Aim of the exercise: Your answer must restate each entry below word for word, with no pictures in it.
** Opening Extracted entries block **
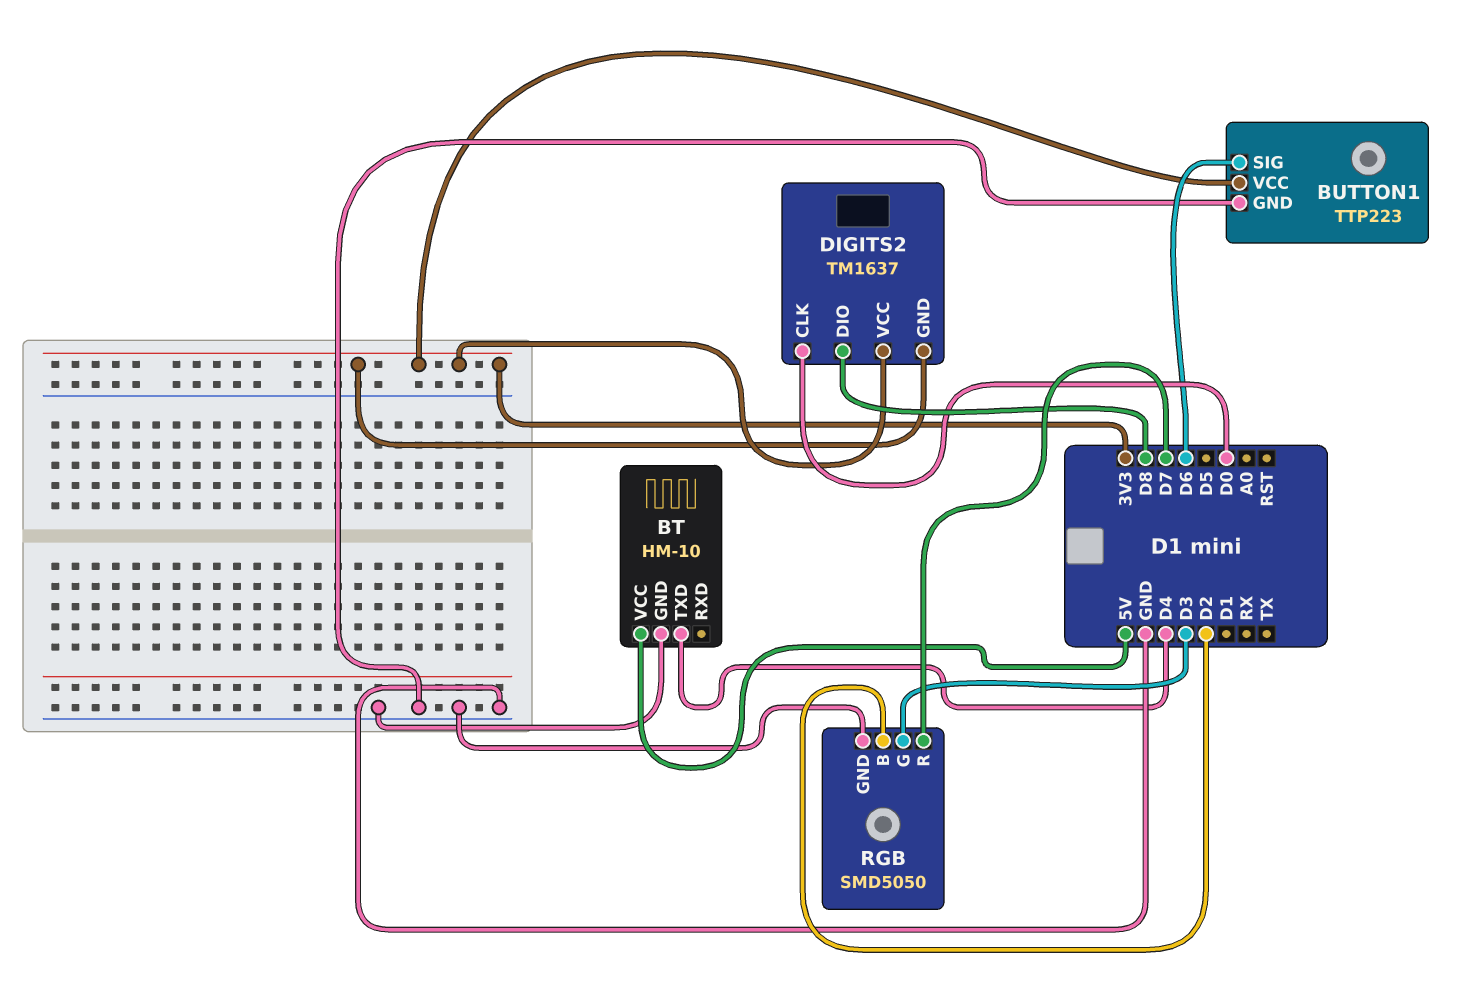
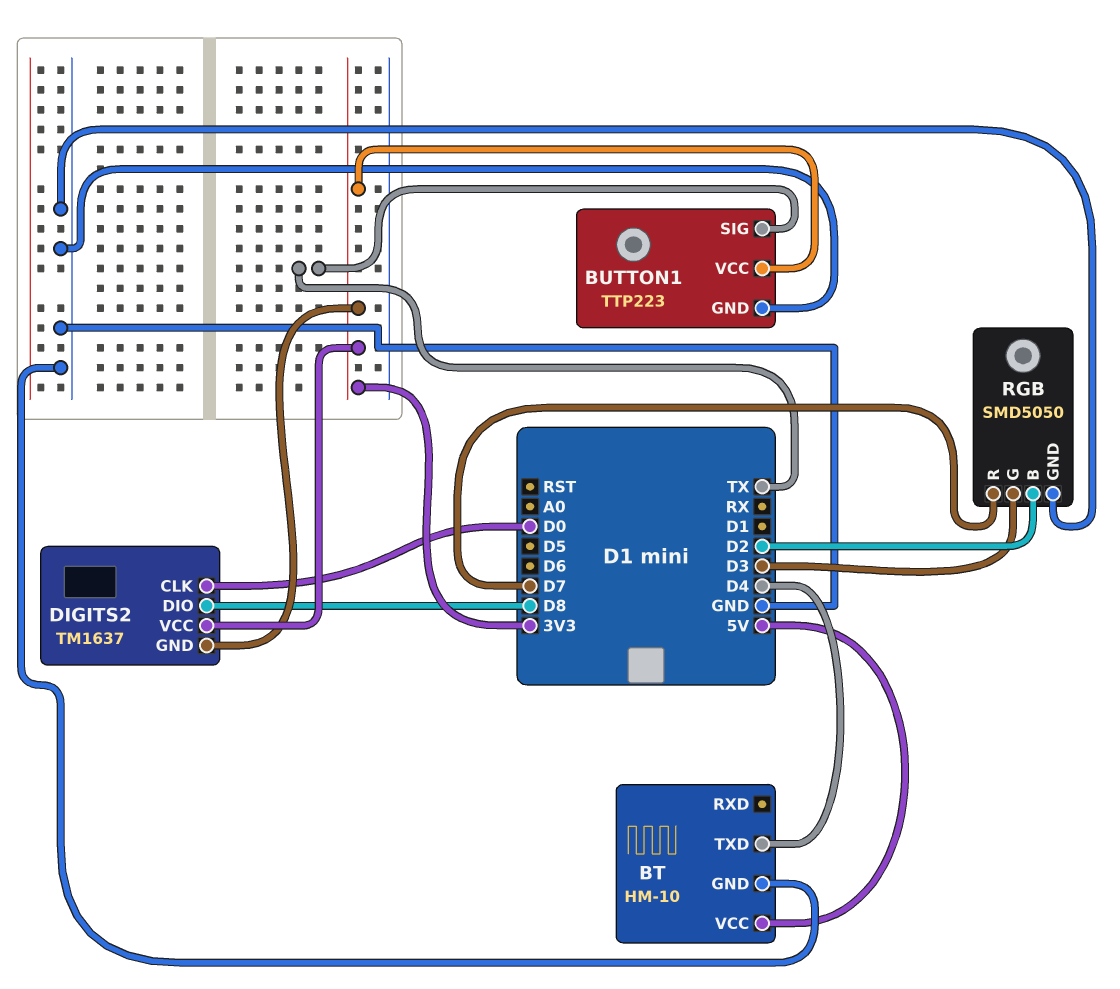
BUTTON1 pin SIG: D6 -> TX

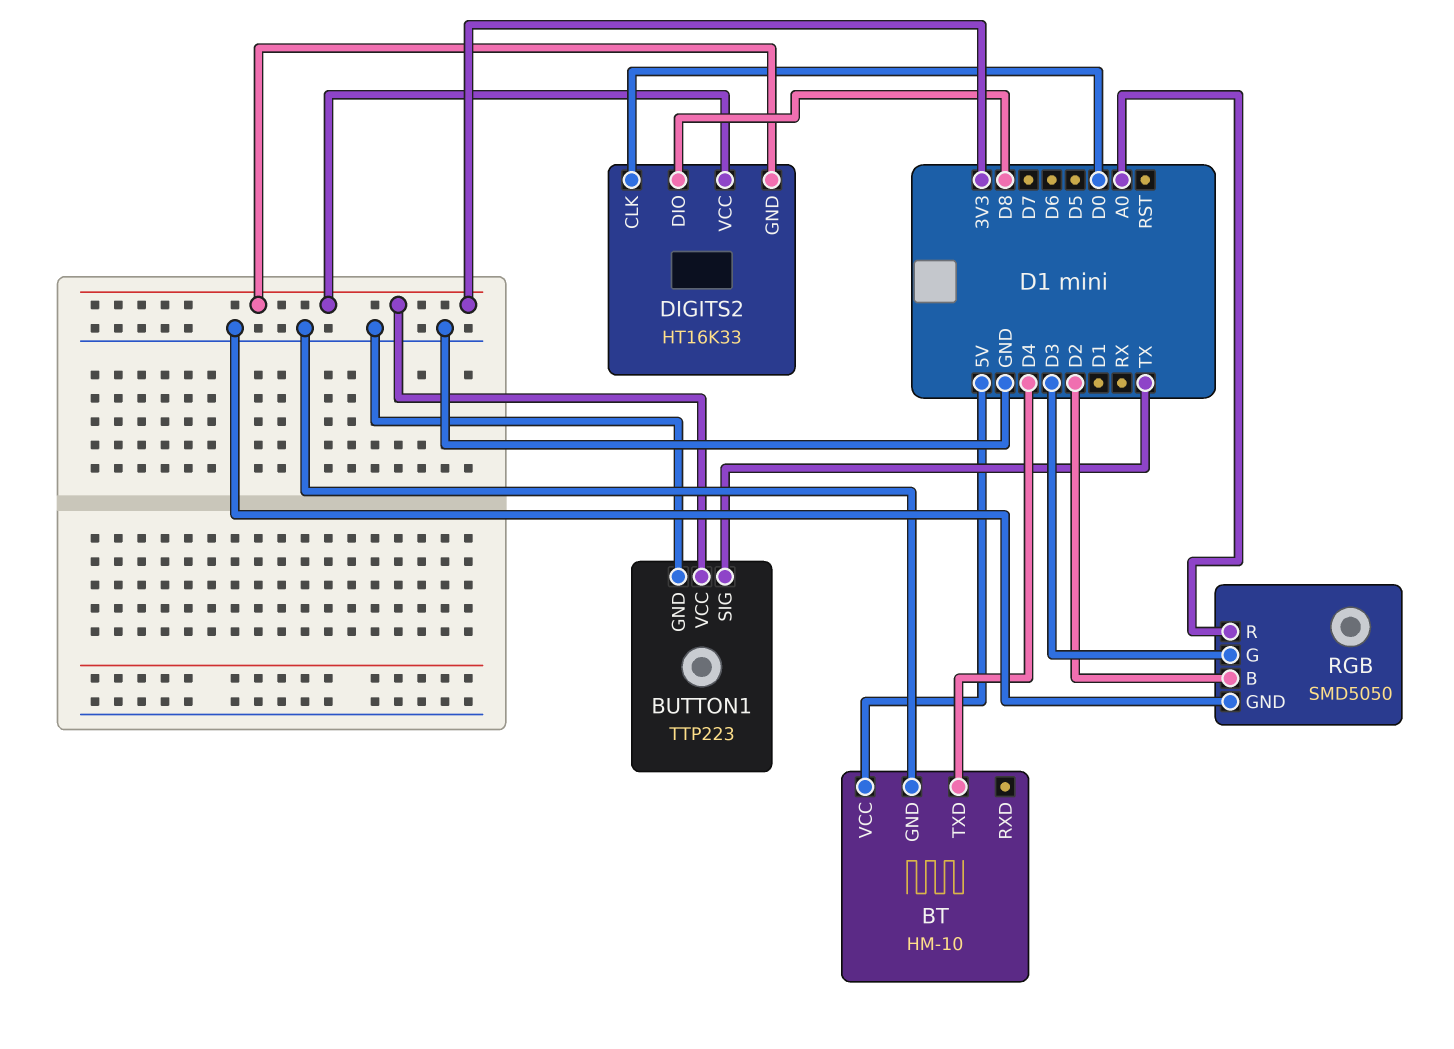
DIGITS2: TM1637 -> HT16K33
RGB pin R: D7 -> A0

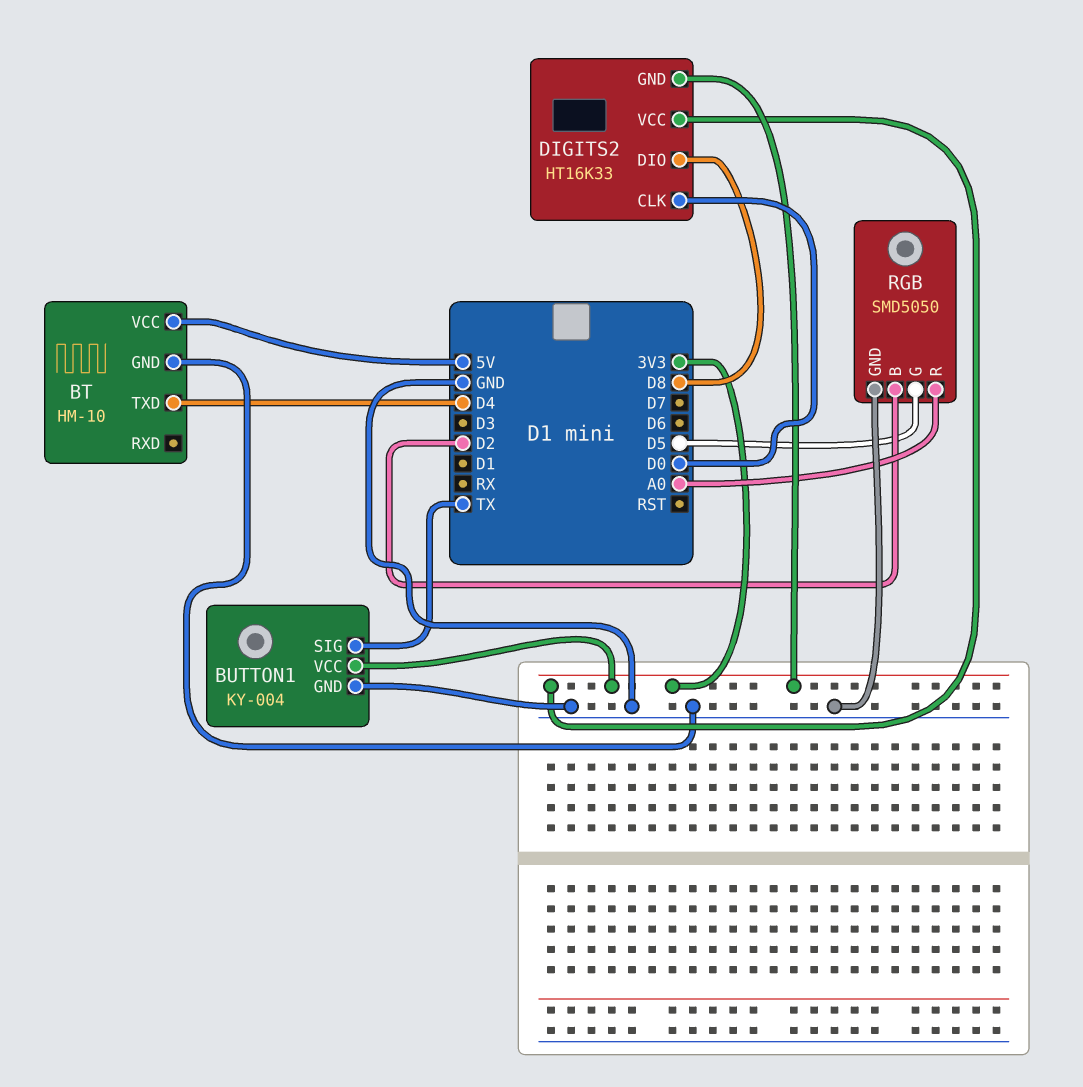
BUTTON1: TTP223 -> KY-004
RGB pin G: D3 -> D5

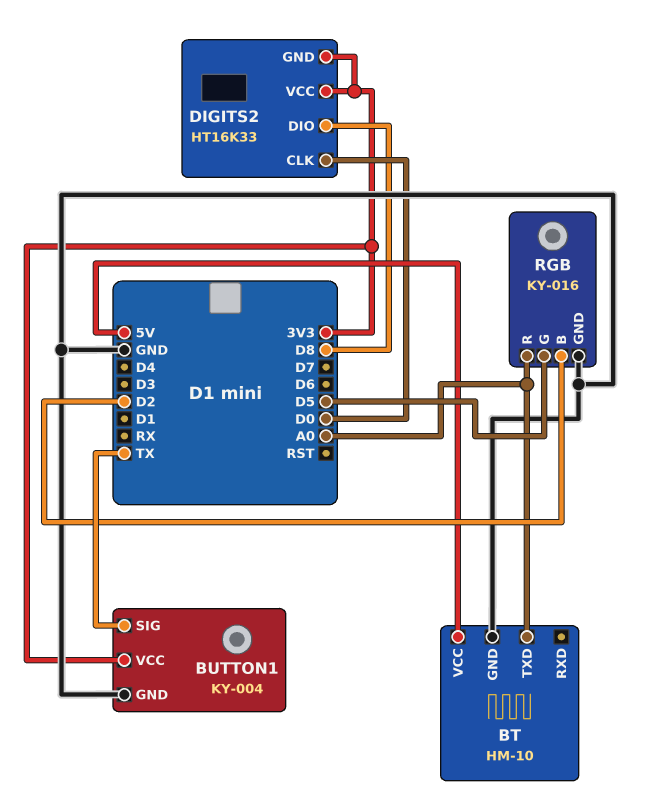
BT pin TXD: D4 -> A0
RGB: SMD5050 -> KY-016

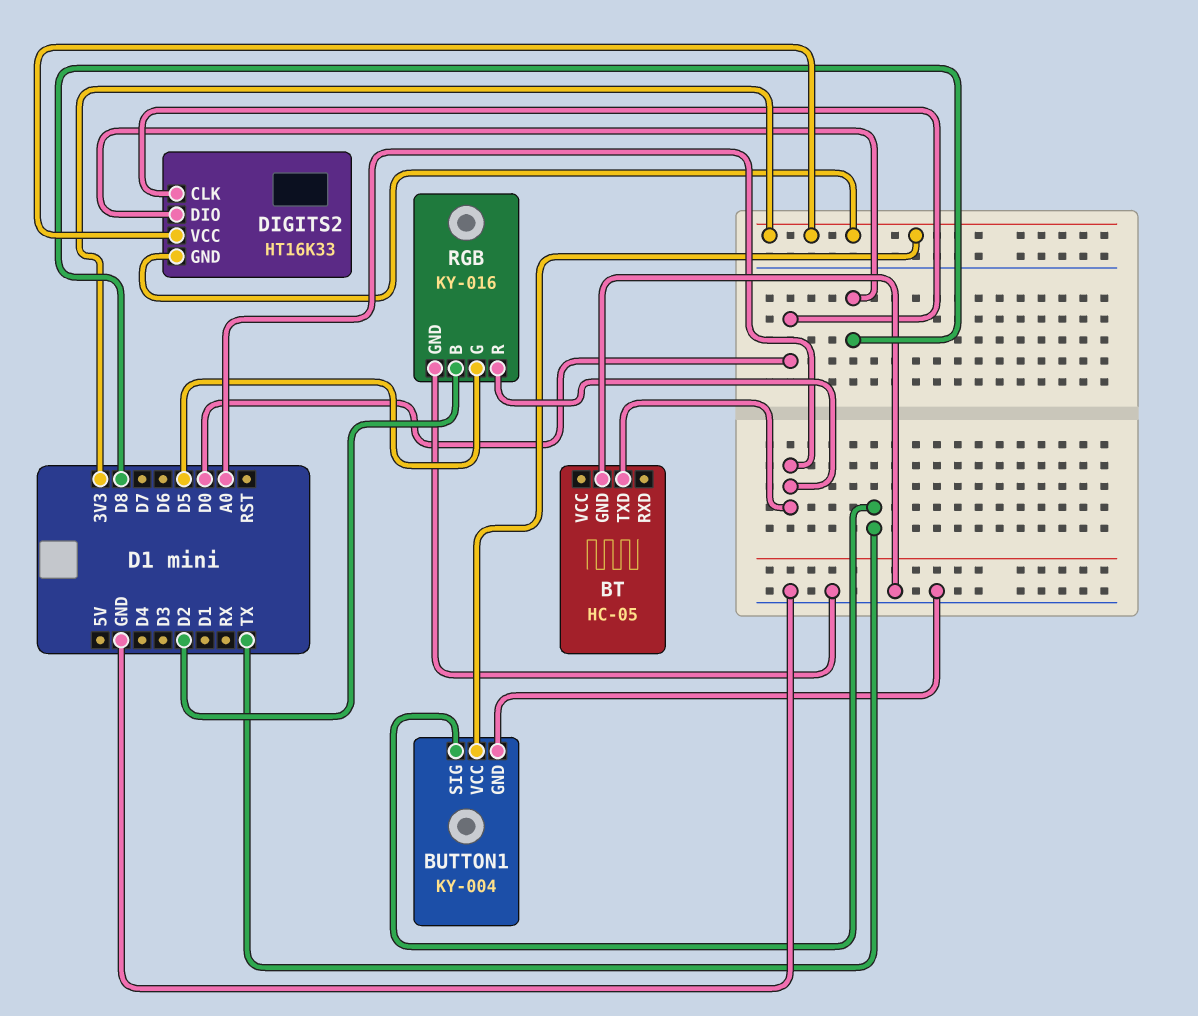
BT: HM-10 -> HC-05
BT pin VCC: 5V -> none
** Closing Extracted entries block **
Solved problem:
BUTTON1 pin SIG: D6 -> TX

DIGITS2: TM1637 -> HT16K33
RGB pin R: D7 -> A0

BUTTON1: TTP223 -> KY-004
RGB pin G: D3 -> D5

BT pin TXD: D4 -> A0
RGB: SMD5050 -> KY-016

BT: HM-10 -> HC-05
BT pin VCC: 5V -> none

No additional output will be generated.